» WHAT TO PRODUCE
Please copy every record below exactly, but leave the pictures out.

---

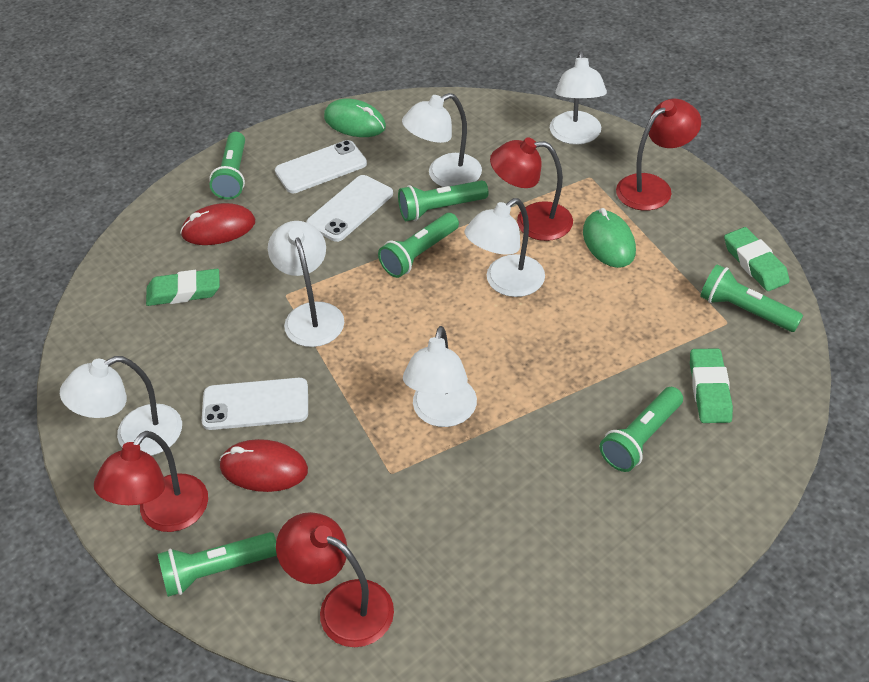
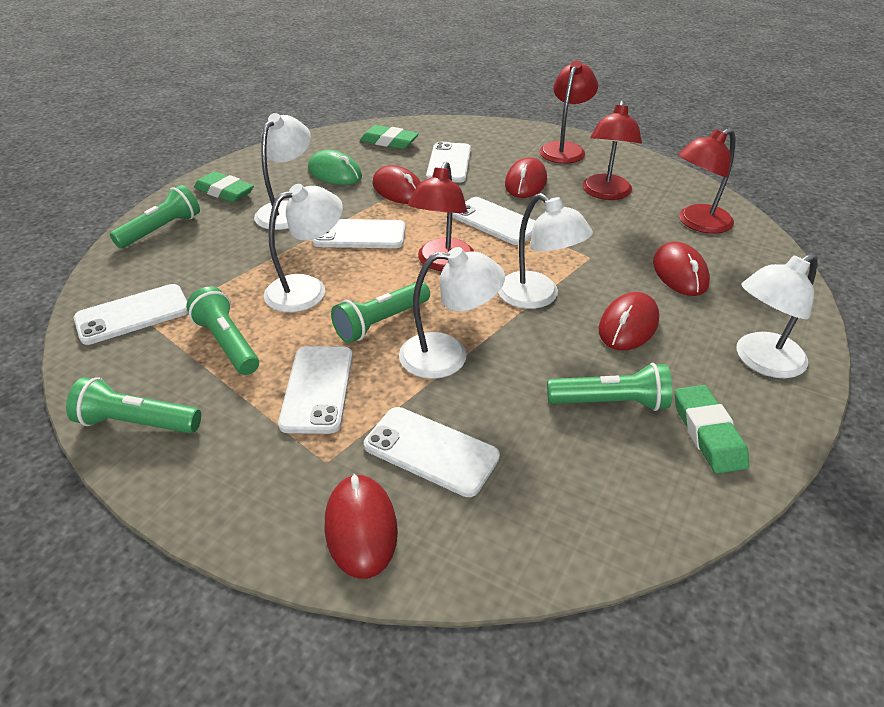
green flashlight: 6 -> 5
green mouse: 2 -> 1
red mouse: 2 -> 5
white lamp: 6 -> 5
white phone: 3 -> 6

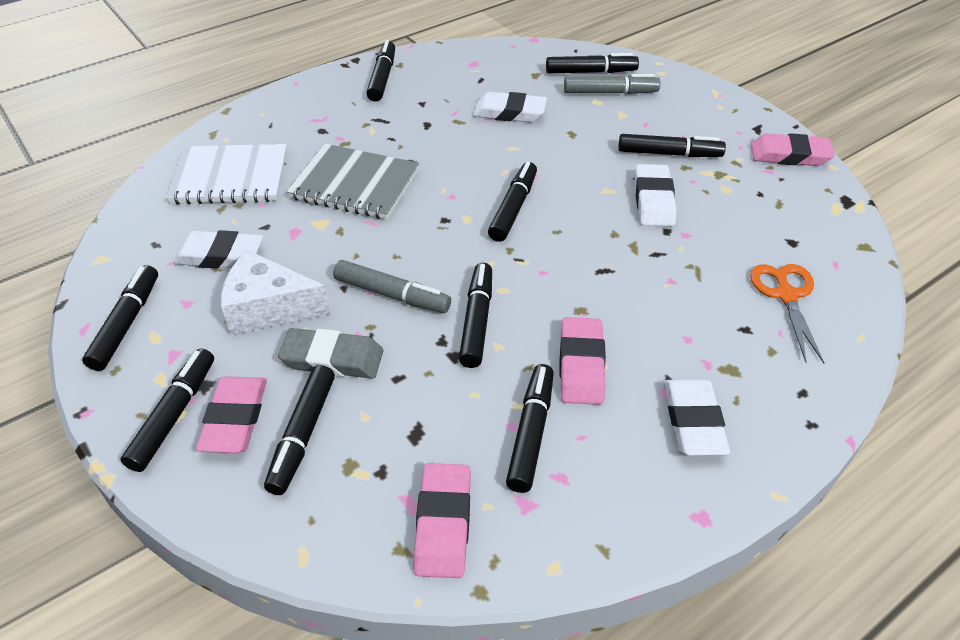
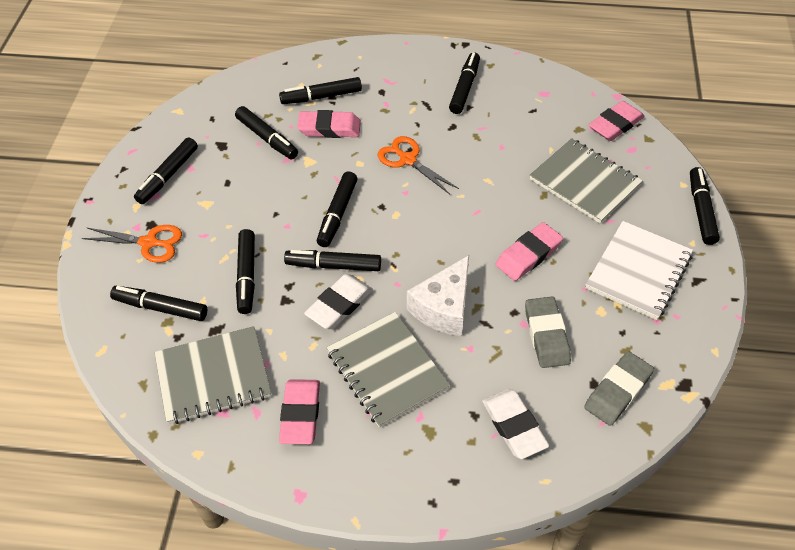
grey eraser: 1 -> 2
grey marker: 2 -> 0
grey notebook: 1 -> 3
orange scissors: 1 -> 2
white eraser: 4 -> 2

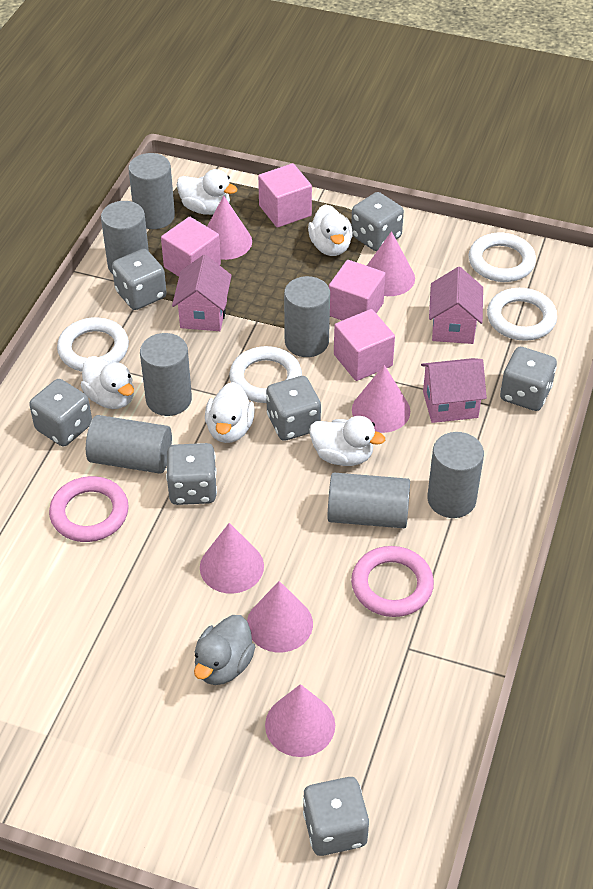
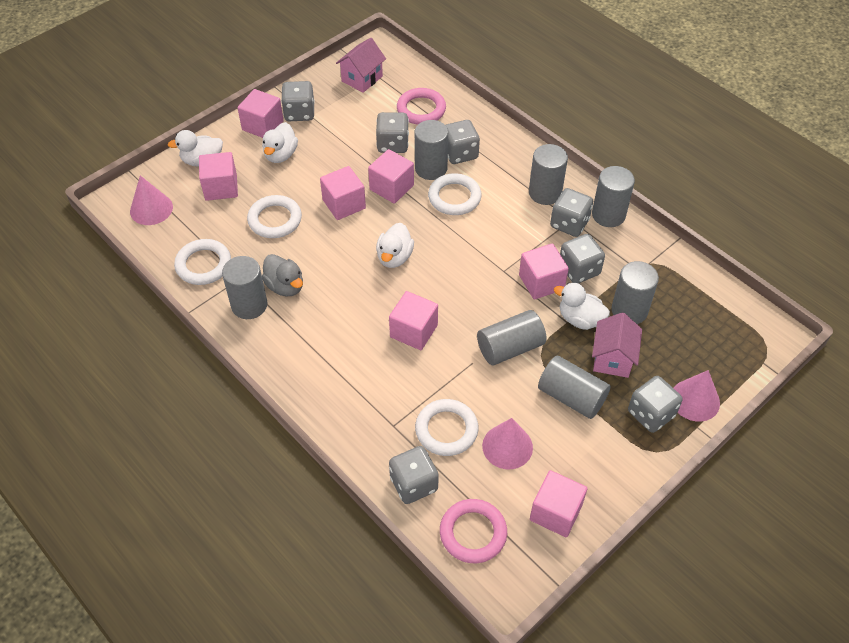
pink cone: 6 -> 3
pink cube: 4 -> 7
pink house: 3 -> 2
white duck: 5 -> 4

---

» RESPONSE TO THE EXERCISE
green flashlight: 6 -> 5
green mouse: 2 -> 1
red mouse: 2 -> 5
white lamp: 6 -> 5
white phone: 3 -> 6

grey eraser: 1 -> 2
grey marker: 2 -> 0
grey notebook: 1 -> 3
orange scissors: 1 -> 2
white eraser: 4 -> 2

pink cone: 6 -> 3
pink cube: 4 -> 7
pink house: 3 -> 2
white duck: 5 -> 4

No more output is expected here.